- [Study material]:
<<<<

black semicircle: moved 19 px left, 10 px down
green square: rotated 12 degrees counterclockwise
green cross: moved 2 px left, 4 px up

>>>>
<<<<

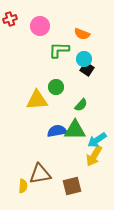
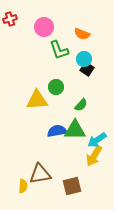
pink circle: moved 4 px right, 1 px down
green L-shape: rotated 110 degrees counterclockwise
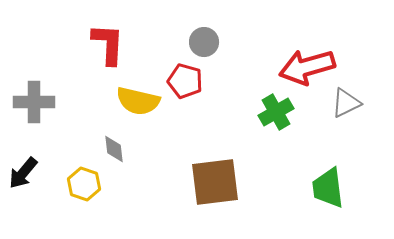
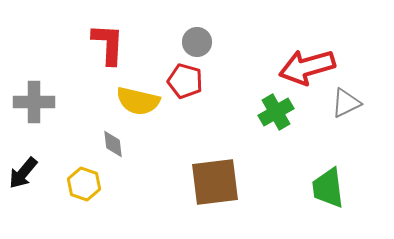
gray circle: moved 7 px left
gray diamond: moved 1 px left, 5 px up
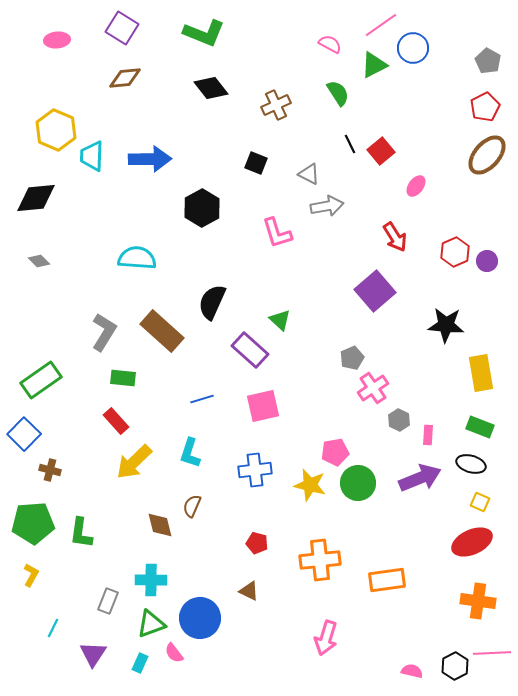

>>>>
<<<<

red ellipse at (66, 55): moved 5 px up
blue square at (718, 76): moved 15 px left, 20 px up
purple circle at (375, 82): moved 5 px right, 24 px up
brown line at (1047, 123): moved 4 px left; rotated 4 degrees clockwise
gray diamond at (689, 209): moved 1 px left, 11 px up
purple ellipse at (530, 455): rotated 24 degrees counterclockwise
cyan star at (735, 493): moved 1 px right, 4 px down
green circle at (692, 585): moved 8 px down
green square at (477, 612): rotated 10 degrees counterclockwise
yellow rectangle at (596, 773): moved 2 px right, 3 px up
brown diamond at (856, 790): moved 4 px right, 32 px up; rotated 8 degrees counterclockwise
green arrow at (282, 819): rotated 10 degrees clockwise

>>>>

- [How to complete this task]: Your response should be made up of the lines in the data that contain the word "gray".

- [Exercise solution]:
gray circle: moved 7 px left
gray diamond: moved 1 px left, 5 px up
gray diamond at (689, 209): moved 1 px left, 11 px up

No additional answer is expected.